Information provided below:
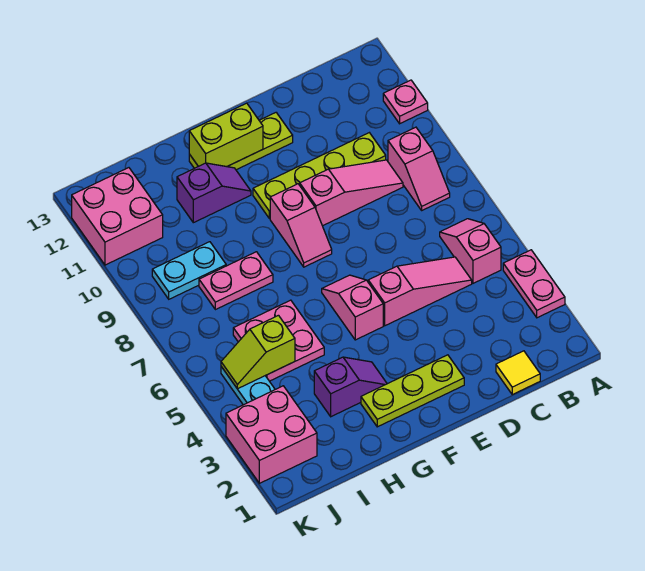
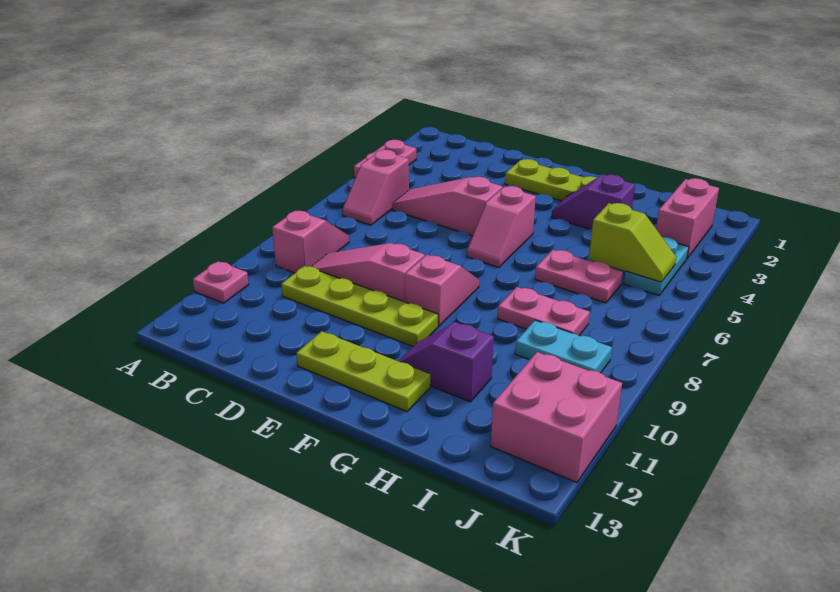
yellow tile C1 level 1 -> none
lime brick F12:G12 level 2 -> none
pink plate H5:I6 level 1 -> pink plate H6:I6 level 1
pink brick J2:K3 level 1 -> pink brick J2:J3 level 1

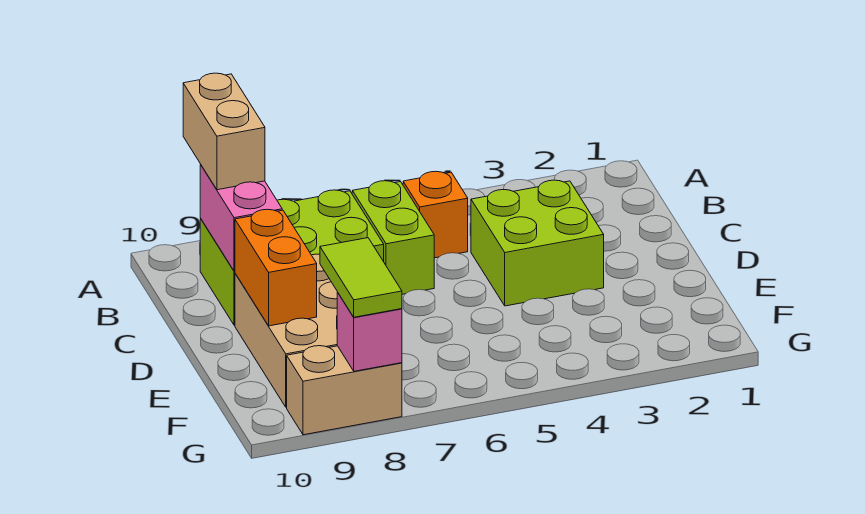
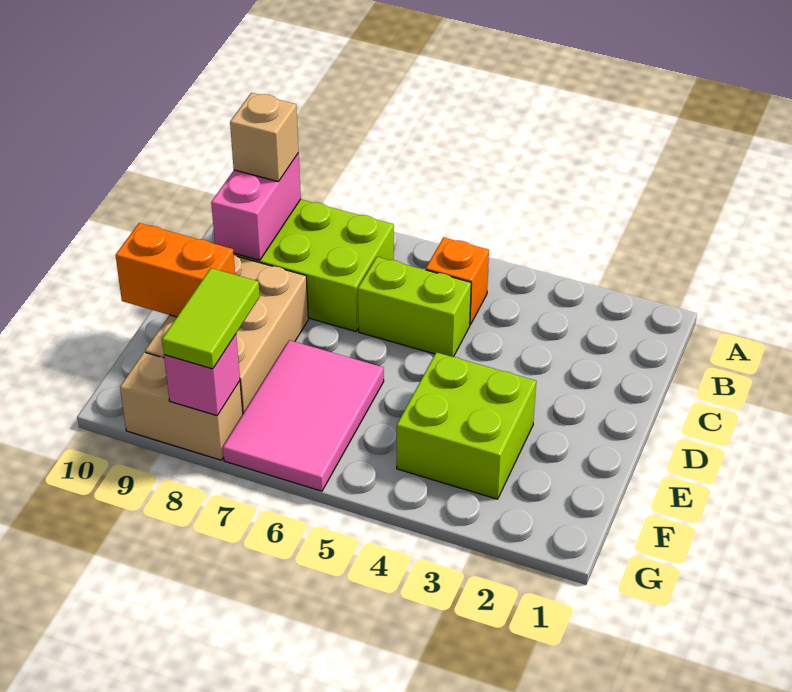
tan brick A9:B9 level 3 -> tan brick B9 level 3
lime brick B6:C6 level 1 -> lime brick C5:C6 level 1
lime brick C3:D4 level 1 -> lime brick E3:F4 level 1
orange brick D9:E9 level 2 -> orange brick E9:E10 level 2
none -> pink tile E6:G7 level 1

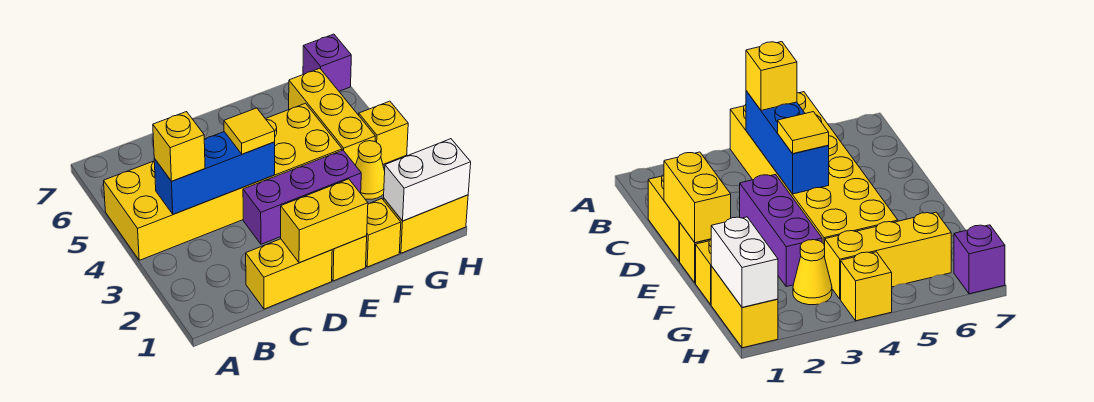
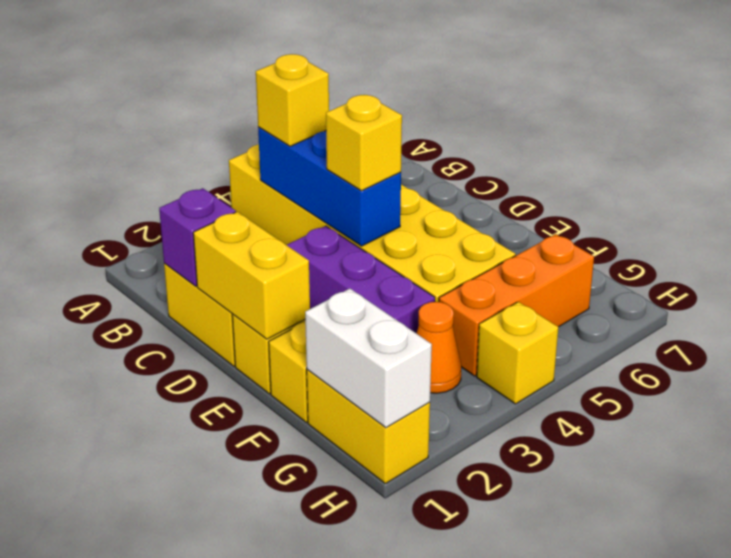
yellow tile D4 level 3 -> yellow brick D4 level 3
yellow cone G3 level 1 -> orange cone G3 level 1
yellow brick G4:G6 level 1 -> orange brick G4:G6 level 1
purple brick H7 level 1 -> purple brick C1 level 2

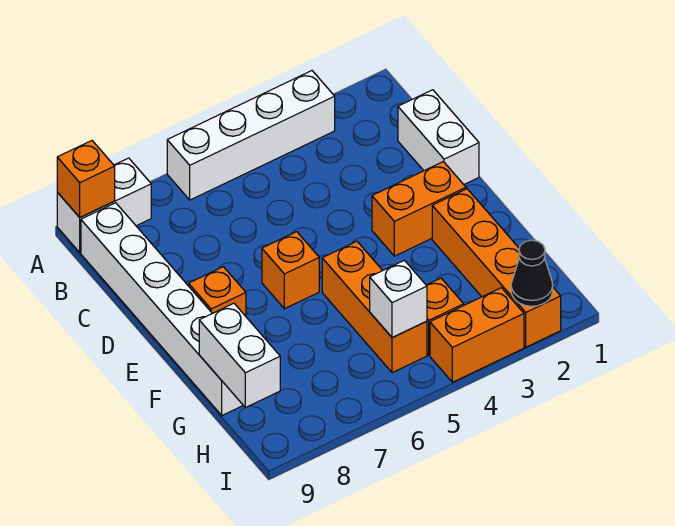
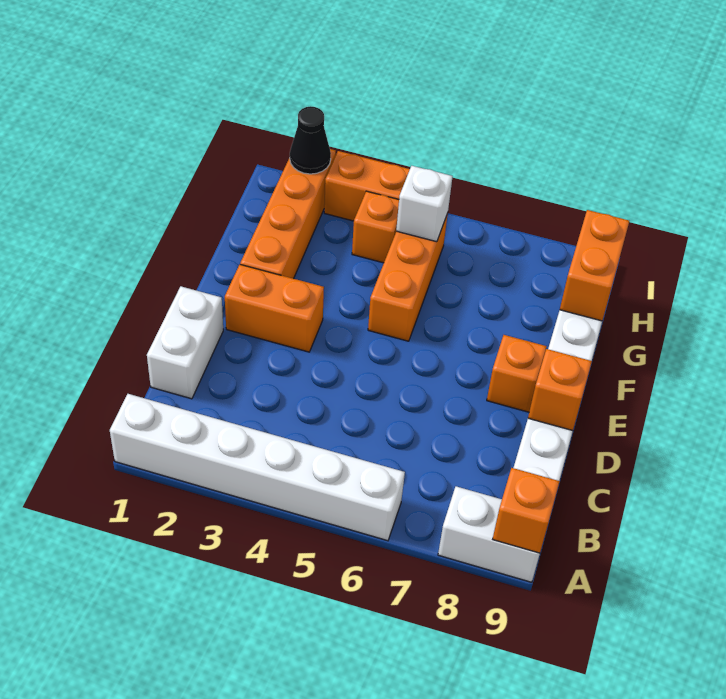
white brick A3:A6 level 1 -> white brick A1:A6 level 1
orange brick E6 level 1 -> orange brick D9 level 2
white brick G9:H9 level 2 -> orange brick G9:H9 level 2

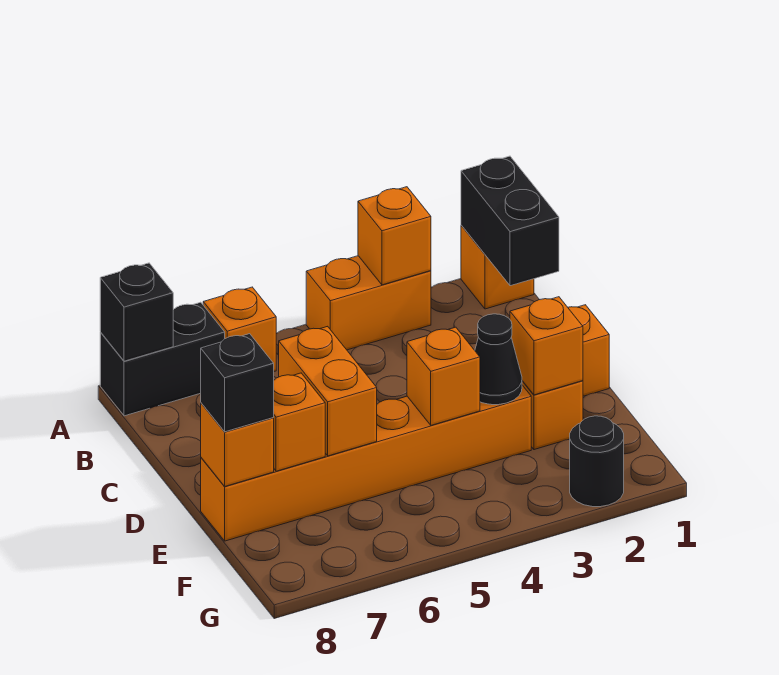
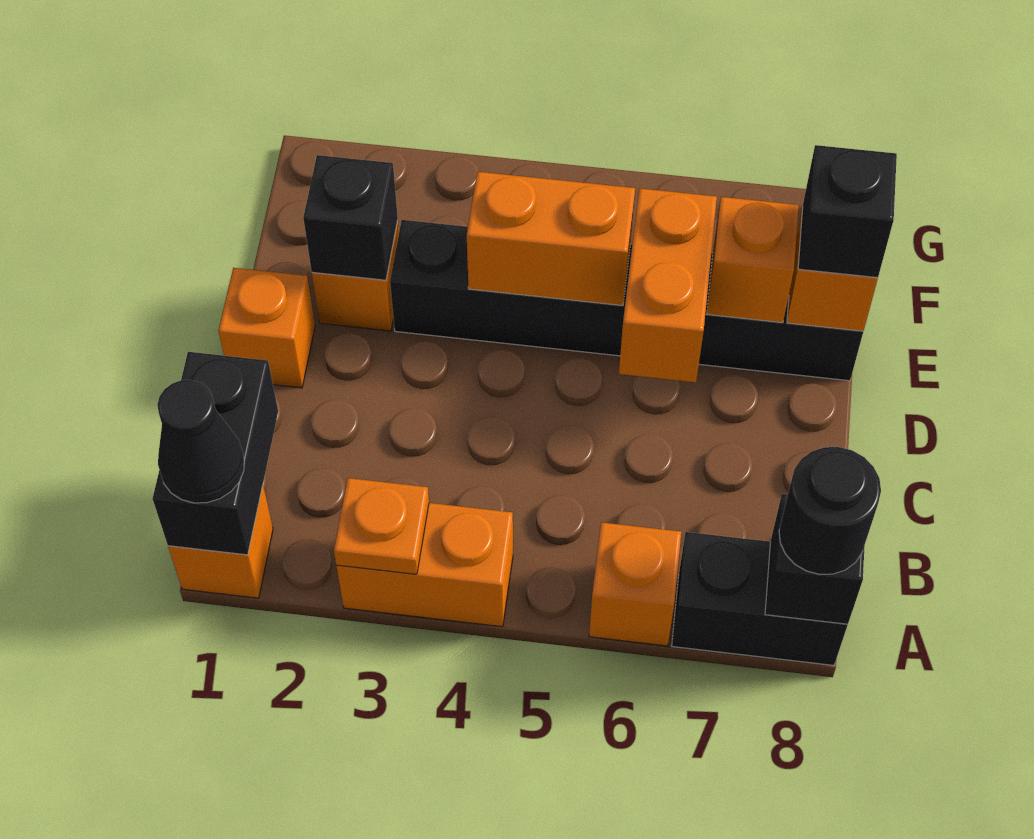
orange brick A3 level 2 -> orange plate A3 level 2
orange brick E2 level 2 -> black brick E2 level 2
orange brick E3:E8 level 1 -> black brick E3:E8 level 1
black cone E3 level 2 -> black cone A1 level 3
orange brick E4 level 2 -> orange brick E4:E5 level 2
black round brick G2 level 1 -> black round brick A8 level 3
End of Information provided.
All of the entries need to be copied exactly, minus any pictures.

yellow tile C1 level 1 -> none
lime brick F12:G12 level 2 -> none
pink plate H5:I6 level 1 -> pink plate H6:I6 level 1
pink brick J2:K3 level 1 -> pink brick J2:J3 level 1

tan brick A9:B9 level 3 -> tan brick B9 level 3
lime brick B6:C6 level 1 -> lime brick C5:C6 level 1
lime brick C3:D4 level 1 -> lime brick E3:F4 level 1
orange brick D9:E9 level 2 -> orange brick E9:E10 level 2
none -> pink tile E6:G7 level 1

yellow tile D4 level 3 -> yellow brick D4 level 3
yellow cone G3 level 1 -> orange cone G3 level 1
yellow brick G4:G6 level 1 -> orange brick G4:G6 level 1
purple brick H7 level 1 -> purple brick C1 level 2

white brick A3:A6 level 1 -> white brick A1:A6 level 1
orange brick E6 level 1 -> orange brick D9 level 2
white brick G9:H9 level 2 -> orange brick G9:H9 level 2

orange brick A3 level 2 -> orange plate A3 level 2
orange brick E2 level 2 -> black brick E2 level 2
orange brick E3:E8 level 1 -> black brick E3:E8 level 1
black cone E3 level 2 -> black cone A1 level 3
orange brick E4 level 2 -> orange brick E4:E5 level 2
black round brick G2 level 1 -> black round brick A8 level 3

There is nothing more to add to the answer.